WHAT THE TASK REQUIRES:
Skipping all images, output the listing word for word.

DATASET EXTRACT:
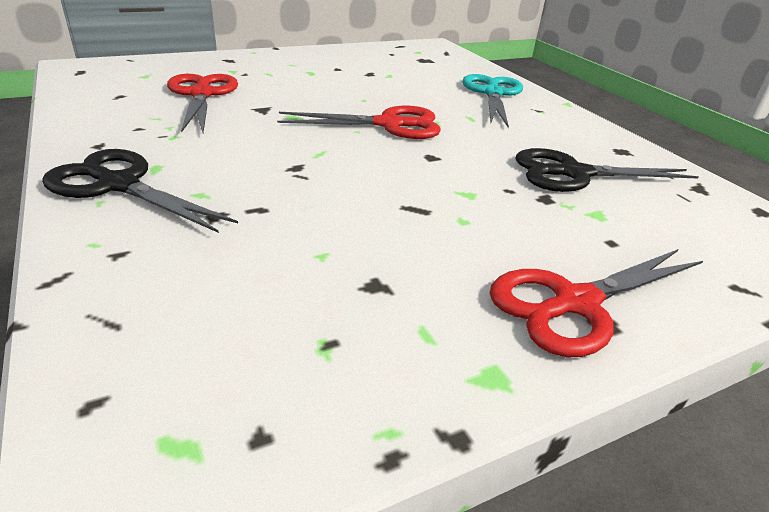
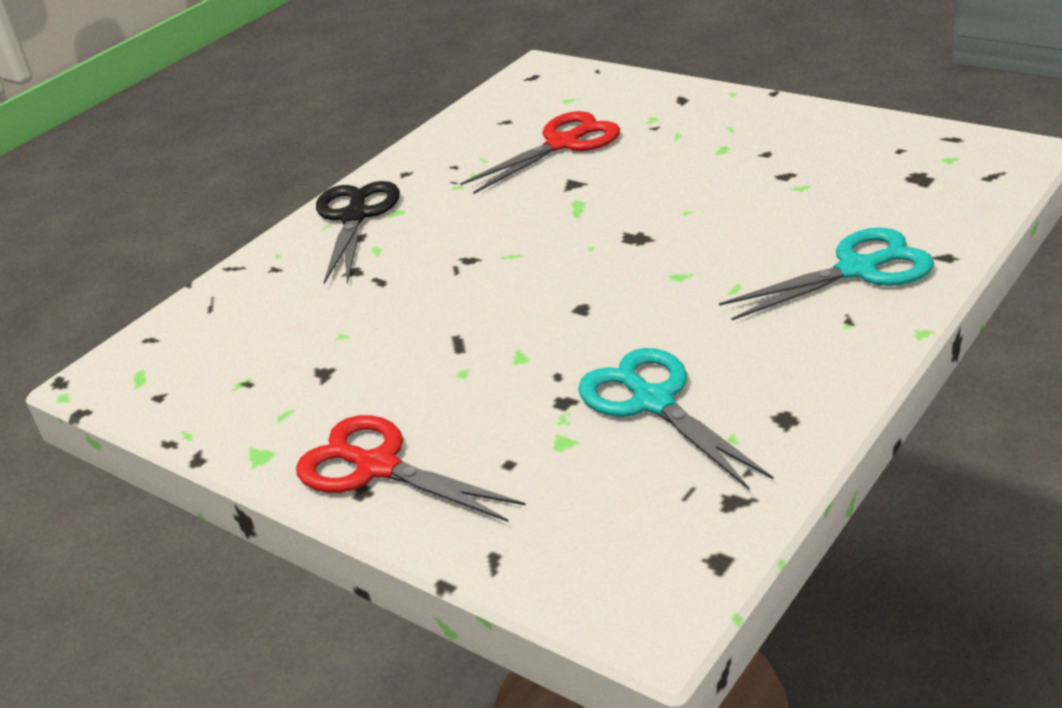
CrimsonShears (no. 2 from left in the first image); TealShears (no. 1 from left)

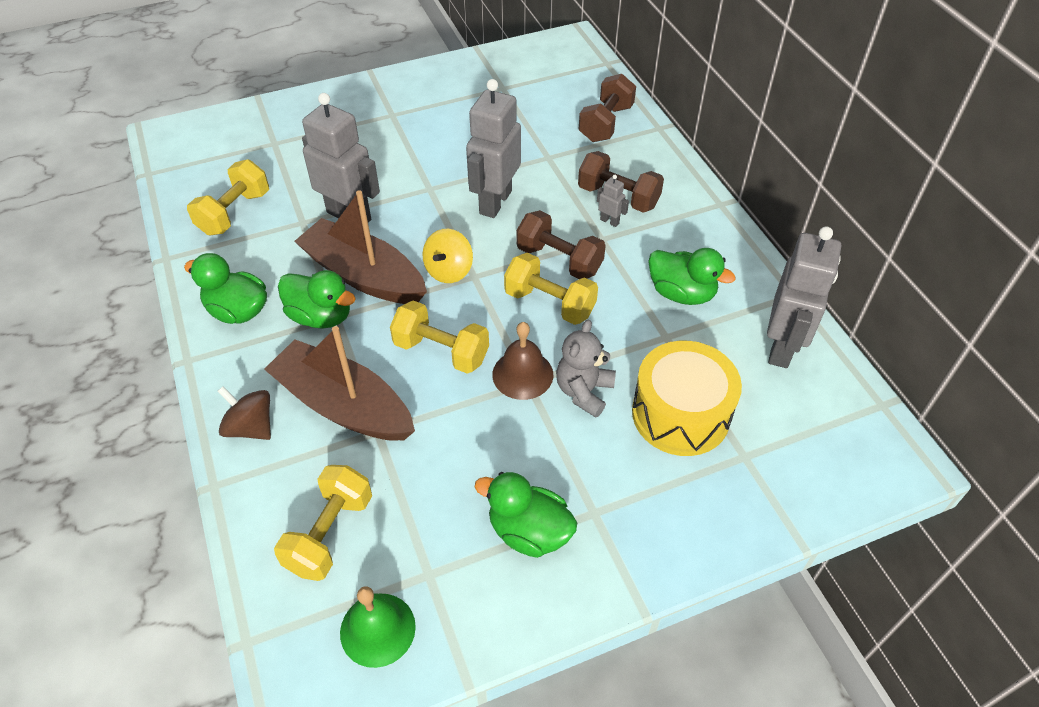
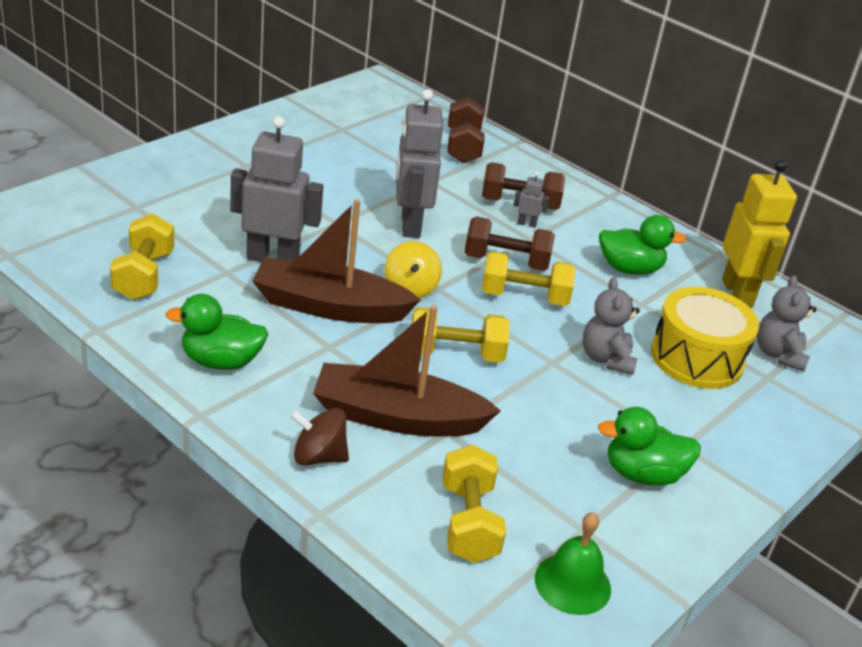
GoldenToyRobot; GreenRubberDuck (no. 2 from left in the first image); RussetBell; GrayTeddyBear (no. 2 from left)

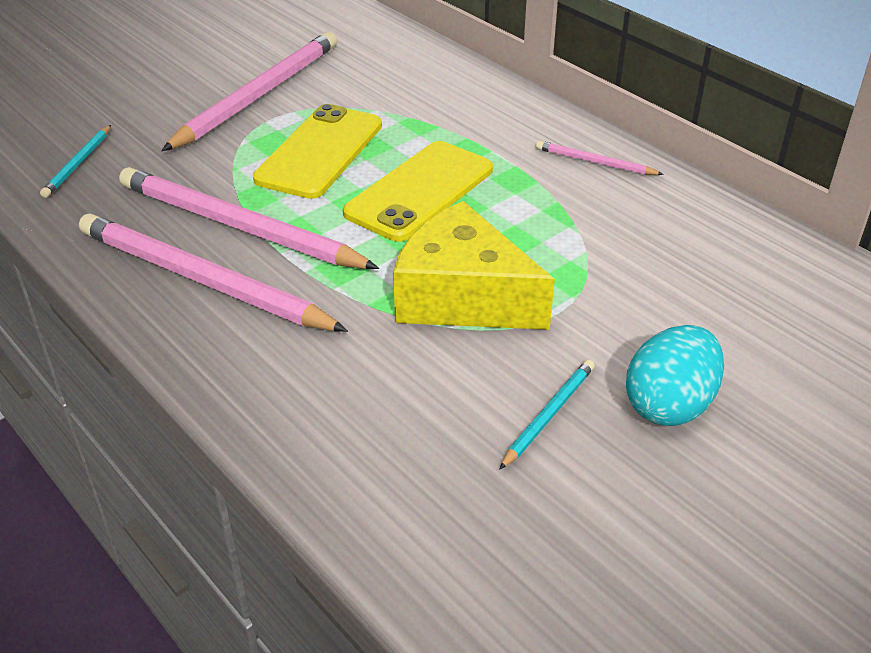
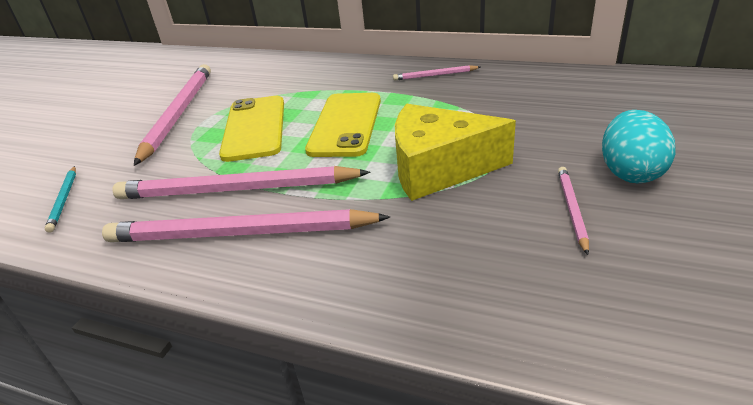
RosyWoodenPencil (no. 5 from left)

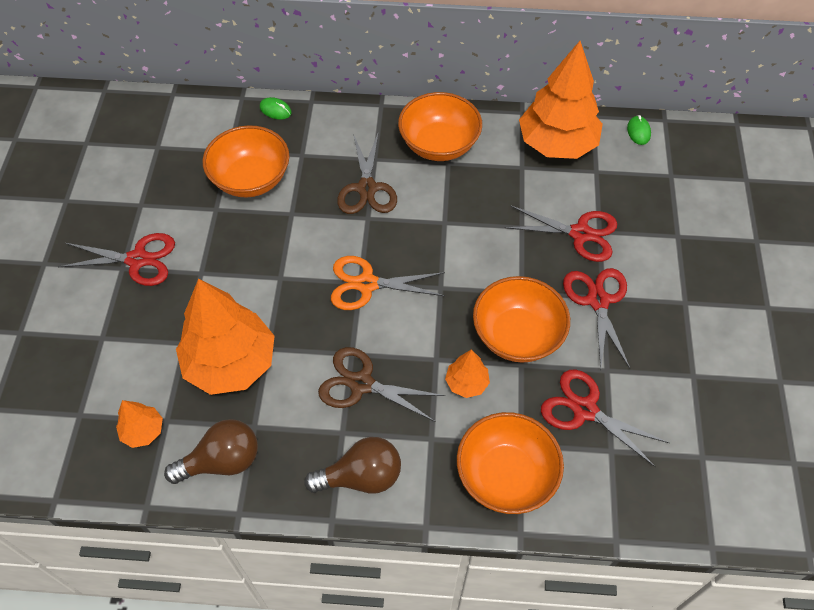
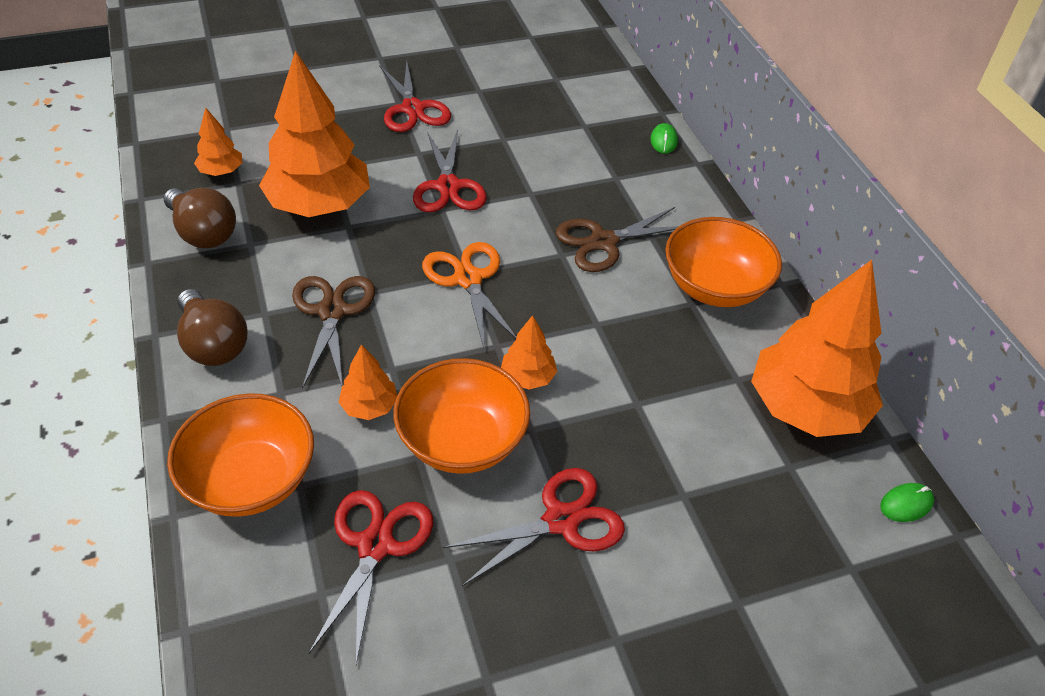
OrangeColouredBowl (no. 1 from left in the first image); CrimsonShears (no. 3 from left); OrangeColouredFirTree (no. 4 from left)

ANSWER TO THIS TASK:
CrimsonShears (no. 2 from left in the first image); TealShears (no. 1 from left)

GoldenToyRobot; GreenRubberDuck (no. 2 from left in the first image); RussetBell; GrayTeddyBear (no. 2 from left)

RosyWoodenPencil (no. 5 from left)

OrangeColouredBowl (no. 1 from left in the first image); CrimsonShears (no. 3 from left); OrangeColouredFirTree (no. 4 from left)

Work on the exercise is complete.